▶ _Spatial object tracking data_
.....

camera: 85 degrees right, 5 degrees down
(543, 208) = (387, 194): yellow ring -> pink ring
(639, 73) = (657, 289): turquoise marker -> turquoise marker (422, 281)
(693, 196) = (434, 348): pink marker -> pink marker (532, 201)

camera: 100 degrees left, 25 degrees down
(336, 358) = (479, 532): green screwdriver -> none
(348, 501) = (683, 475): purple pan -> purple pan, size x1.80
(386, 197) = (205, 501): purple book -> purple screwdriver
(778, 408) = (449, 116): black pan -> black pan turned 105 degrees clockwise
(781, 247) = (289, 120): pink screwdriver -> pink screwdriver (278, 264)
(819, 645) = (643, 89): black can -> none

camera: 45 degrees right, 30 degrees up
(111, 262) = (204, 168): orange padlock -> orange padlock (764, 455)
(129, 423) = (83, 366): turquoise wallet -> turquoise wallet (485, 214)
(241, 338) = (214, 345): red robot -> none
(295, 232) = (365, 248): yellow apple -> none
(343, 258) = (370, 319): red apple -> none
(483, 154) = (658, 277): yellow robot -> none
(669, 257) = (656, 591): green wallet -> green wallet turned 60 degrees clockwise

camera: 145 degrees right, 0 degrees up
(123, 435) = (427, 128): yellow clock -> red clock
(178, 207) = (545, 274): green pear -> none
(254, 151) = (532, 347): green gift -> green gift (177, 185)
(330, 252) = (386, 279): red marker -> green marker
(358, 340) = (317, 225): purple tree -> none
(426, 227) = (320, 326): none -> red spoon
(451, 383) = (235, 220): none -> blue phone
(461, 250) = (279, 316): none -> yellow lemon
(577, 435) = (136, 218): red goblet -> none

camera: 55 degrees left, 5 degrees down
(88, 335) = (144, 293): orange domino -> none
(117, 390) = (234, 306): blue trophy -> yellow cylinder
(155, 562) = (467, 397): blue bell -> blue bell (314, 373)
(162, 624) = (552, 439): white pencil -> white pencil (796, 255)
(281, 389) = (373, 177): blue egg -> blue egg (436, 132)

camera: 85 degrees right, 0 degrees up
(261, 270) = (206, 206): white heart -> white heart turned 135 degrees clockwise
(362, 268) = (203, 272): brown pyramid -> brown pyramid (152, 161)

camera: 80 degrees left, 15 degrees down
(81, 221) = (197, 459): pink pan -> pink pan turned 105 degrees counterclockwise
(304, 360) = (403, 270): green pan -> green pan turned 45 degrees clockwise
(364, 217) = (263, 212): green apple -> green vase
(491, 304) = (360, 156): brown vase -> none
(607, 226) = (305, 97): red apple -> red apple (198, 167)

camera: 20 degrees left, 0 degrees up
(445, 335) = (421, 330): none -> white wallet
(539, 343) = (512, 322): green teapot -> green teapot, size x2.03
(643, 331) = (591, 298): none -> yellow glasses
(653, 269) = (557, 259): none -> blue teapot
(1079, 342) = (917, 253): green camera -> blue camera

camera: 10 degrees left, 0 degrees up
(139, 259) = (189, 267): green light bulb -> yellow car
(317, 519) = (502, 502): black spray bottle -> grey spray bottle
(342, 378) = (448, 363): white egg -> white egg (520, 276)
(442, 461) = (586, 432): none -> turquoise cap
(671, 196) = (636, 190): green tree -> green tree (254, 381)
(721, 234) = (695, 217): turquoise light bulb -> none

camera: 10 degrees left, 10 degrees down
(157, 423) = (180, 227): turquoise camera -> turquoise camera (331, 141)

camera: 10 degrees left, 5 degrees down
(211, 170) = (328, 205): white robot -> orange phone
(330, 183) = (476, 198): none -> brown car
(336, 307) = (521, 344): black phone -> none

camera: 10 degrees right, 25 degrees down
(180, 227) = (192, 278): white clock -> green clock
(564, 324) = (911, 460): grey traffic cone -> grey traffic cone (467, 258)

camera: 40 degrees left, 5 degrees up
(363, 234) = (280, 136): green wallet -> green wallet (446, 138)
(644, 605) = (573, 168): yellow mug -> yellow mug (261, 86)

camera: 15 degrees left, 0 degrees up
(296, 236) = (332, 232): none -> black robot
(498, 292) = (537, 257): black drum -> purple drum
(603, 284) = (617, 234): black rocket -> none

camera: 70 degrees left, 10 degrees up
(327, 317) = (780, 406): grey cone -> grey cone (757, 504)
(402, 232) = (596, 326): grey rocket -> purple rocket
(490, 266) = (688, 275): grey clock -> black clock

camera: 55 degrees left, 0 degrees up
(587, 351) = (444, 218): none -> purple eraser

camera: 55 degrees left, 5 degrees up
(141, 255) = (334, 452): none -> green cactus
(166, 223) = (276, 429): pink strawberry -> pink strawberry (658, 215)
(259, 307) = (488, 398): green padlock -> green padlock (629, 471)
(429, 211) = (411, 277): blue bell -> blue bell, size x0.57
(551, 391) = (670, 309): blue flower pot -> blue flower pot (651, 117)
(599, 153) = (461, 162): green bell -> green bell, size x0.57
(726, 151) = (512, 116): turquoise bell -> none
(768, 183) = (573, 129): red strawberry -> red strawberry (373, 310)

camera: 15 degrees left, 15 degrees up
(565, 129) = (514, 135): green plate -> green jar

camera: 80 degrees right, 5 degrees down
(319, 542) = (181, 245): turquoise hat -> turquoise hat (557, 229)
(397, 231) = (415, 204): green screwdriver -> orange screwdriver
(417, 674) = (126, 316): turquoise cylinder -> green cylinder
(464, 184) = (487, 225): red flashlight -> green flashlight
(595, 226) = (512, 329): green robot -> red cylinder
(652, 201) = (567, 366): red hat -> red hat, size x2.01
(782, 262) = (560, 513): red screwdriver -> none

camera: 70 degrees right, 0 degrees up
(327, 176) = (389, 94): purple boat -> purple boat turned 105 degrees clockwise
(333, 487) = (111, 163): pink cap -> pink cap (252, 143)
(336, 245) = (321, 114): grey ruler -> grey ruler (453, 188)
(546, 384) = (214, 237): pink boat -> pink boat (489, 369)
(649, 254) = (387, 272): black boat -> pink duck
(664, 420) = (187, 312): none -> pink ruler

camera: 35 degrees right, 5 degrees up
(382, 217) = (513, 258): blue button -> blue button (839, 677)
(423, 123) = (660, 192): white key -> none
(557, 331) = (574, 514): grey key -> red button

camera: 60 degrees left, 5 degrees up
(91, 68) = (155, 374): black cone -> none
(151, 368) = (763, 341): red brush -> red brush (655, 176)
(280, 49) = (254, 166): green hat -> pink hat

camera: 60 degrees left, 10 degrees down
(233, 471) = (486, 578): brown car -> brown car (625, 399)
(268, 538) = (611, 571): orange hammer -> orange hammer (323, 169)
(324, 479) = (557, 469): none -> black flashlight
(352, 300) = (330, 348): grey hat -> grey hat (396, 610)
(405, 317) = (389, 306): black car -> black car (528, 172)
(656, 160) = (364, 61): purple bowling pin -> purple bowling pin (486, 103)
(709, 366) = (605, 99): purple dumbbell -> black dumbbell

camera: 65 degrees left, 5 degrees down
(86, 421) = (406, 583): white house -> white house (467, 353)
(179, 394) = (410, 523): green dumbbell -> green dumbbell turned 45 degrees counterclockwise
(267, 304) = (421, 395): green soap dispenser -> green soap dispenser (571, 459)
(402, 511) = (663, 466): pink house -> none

.....

▶ _Your objective_
Your job is to reproduce the data in full, with every line intact.

▶ _Expected answer_
camera: 85 degrees right, 5 degrees down
(543, 208) = (387, 194): yellow ring -> pink ring
(639, 73) = (657, 289): turquoise marker -> turquoise marker (422, 281)
(693, 196) = (434, 348): pink marker -> pink marker (532, 201)

camera: 100 degrees left, 25 degrees down
(336, 358) = (479, 532): green screwdriver -> none
(348, 501) = (683, 475): purple pan -> purple pan, size x1.80
(386, 197) = (205, 501): purple book -> purple screwdriver
(778, 408) = (449, 116): black pan -> black pan turned 105 degrees clockwise
(781, 247) = (289, 120): pink screwdriver -> pink screwdriver (278, 264)
(819, 645) = (643, 89): black can -> none

camera: 45 degrees right, 30 degrees up
(111, 262) = (204, 168): orange padlock -> orange padlock (764, 455)
(129, 423) = (83, 366): turquoise wallet -> turquoise wallet (485, 214)
(241, 338) = (214, 345): red robot -> none
(295, 232) = (365, 248): yellow apple -> none
(343, 258) = (370, 319): red apple -> none
(483, 154) = (658, 277): yellow robot -> none
(669, 257) = (656, 591): green wallet -> green wallet turned 60 degrees clockwise

camera: 145 degrees right, 0 degrees up
(123, 435) = (427, 128): yellow clock -> red clock
(178, 207) = (545, 274): green pear -> none
(254, 151) = (532, 347): green gift -> green gift (177, 185)
(330, 252) = (386, 279): red marker -> green marker
(358, 340) = (317, 225): purple tree -> none
(426, 227) = (320, 326): none -> red spoon
(451, 383) = (235, 220): none -> blue phone
(461, 250) = (279, 316): none -> yellow lemon
(577, 435) = (136, 218): red goblet -> none

camera: 55 degrees left, 5 degrees down
(88, 335) = (144, 293): orange domino -> none
(117, 390) = (234, 306): blue trophy -> yellow cylinder
(155, 562) = (467, 397): blue bell -> blue bell (314, 373)
(162, 624) = (552, 439): white pencil -> white pencil (796, 255)
(281, 389) = (373, 177): blue egg -> blue egg (436, 132)

camera: 85 degrees right, 0 degrees up
(261, 270) = (206, 206): white heart -> white heart turned 135 degrees clockwise
(362, 268) = (203, 272): brown pyramid -> brown pyramid (152, 161)

camera: 80 degrees left, 15 degrees down
(81, 221) = (197, 459): pink pan -> pink pan turned 105 degrees counterclockwise
(304, 360) = (403, 270): green pan -> green pan turned 45 degrees clockwise
(364, 217) = (263, 212): green apple -> green vase
(491, 304) = (360, 156): brown vase -> none
(607, 226) = (305, 97): red apple -> red apple (198, 167)

camera: 20 degrees left, 0 degrees up
(445, 335) = (421, 330): none -> white wallet
(539, 343) = (512, 322): green teapot -> green teapot, size x2.03
(643, 331) = (591, 298): none -> yellow glasses
(653, 269) = (557, 259): none -> blue teapot
(1079, 342) = (917, 253): green camera -> blue camera

camera: 10 degrees left, 0 degrees up
(139, 259) = (189, 267): green light bulb -> yellow car
(317, 519) = (502, 502): black spray bottle -> grey spray bottle
(342, 378) = (448, 363): white egg -> white egg (520, 276)
(442, 461) = (586, 432): none -> turquoise cap
(671, 196) = (636, 190): green tree -> green tree (254, 381)
(721, 234) = (695, 217): turquoise light bulb -> none

camera: 10 degrees left, 10 degrees down
(157, 423) = (180, 227): turquoise camera -> turquoise camera (331, 141)

camera: 10 degrees left, 5 degrees down
(211, 170) = (328, 205): white robot -> orange phone
(330, 183) = (476, 198): none -> brown car
(336, 307) = (521, 344): black phone -> none

camera: 10 degrees right, 25 degrees down
(180, 227) = (192, 278): white clock -> green clock
(564, 324) = (911, 460): grey traffic cone -> grey traffic cone (467, 258)

camera: 40 degrees left, 5 degrees up
(363, 234) = (280, 136): green wallet -> green wallet (446, 138)
(644, 605) = (573, 168): yellow mug -> yellow mug (261, 86)

camera: 15 degrees left, 0 degrees up
(296, 236) = (332, 232): none -> black robot
(498, 292) = (537, 257): black drum -> purple drum
(603, 284) = (617, 234): black rocket -> none

camera: 70 degrees left, 10 degrees up
(327, 317) = (780, 406): grey cone -> grey cone (757, 504)
(402, 232) = (596, 326): grey rocket -> purple rocket
(490, 266) = (688, 275): grey clock -> black clock

camera: 55 degrees left, 0 degrees up
(587, 351) = (444, 218): none -> purple eraser

camera: 55 degrees left, 5 degrees up
(141, 255) = (334, 452): none -> green cactus
(166, 223) = (276, 429): pink strawberry -> pink strawberry (658, 215)
(259, 307) = (488, 398): green padlock -> green padlock (629, 471)
(429, 211) = (411, 277): blue bell -> blue bell, size x0.57
(551, 391) = (670, 309): blue flower pot -> blue flower pot (651, 117)
(599, 153) = (461, 162): green bell -> green bell, size x0.57
(726, 151) = (512, 116): turquoise bell -> none
(768, 183) = (573, 129): red strawberry -> red strawberry (373, 310)

camera: 15 degrees left, 15 degrees up
(565, 129) = (514, 135): green plate -> green jar

camera: 80 degrees right, 5 degrees down
(319, 542) = (181, 245): turquoise hat -> turquoise hat (557, 229)
(397, 231) = (415, 204): green screwdriver -> orange screwdriver
(417, 674) = (126, 316): turquoise cylinder -> green cylinder
(464, 184) = (487, 225): red flashlight -> green flashlight
(595, 226) = (512, 329): green robot -> red cylinder
(652, 201) = (567, 366): red hat -> red hat, size x2.01
(782, 262) = (560, 513): red screwdriver -> none

camera: 70 degrees right, 0 degrees up
(327, 176) = (389, 94): purple boat -> purple boat turned 105 degrees clockwise
(333, 487) = (111, 163): pink cap -> pink cap (252, 143)
(336, 245) = (321, 114): grey ruler -> grey ruler (453, 188)
(546, 384) = (214, 237): pink boat -> pink boat (489, 369)
(649, 254) = (387, 272): black boat -> pink duck
(664, 420) = (187, 312): none -> pink ruler

camera: 35 degrees right, 5 degrees up
(382, 217) = (513, 258): blue button -> blue button (839, 677)
(423, 123) = (660, 192): white key -> none
(557, 331) = (574, 514): grey key -> red button

camera: 60 degrees left, 5 degrees up
(91, 68) = (155, 374): black cone -> none
(151, 368) = (763, 341): red brush -> red brush (655, 176)
(280, 49) = (254, 166): green hat -> pink hat

camera: 60 degrees left, 10 degrees down
(233, 471) = (486, 578): brown car -> brown car (625, 399)
(268, 538) = (611, 571): orange hammer -> orange hammer (323, 169)
(324, 479) = (557, 469): none -> black flashlight
(352, 300) = (330, 348): grey hat -> grey hat (396, 610)
(405, 317) = (389, 306): black car -> black car (528, 172)
(656, 160) = (364, 61): purple bowling pin -> purple bowling pin (486, 103)
(709, 366) = (605, 99): purple dumbbell -> black dumbbell

camera: 65 degrees left, 5 degrees down
(86, 421) = (406, 583): white house -> white house (467, 353)
(179, 394) = (410, 523): green dumbbell -> green dumbbell turned 45 degrees counterclockwise
(267, 304) = (421, 395): green soap dispenser -> green soap dispenser (571, 459)
(402, 511) = (663, 466): pink house -> none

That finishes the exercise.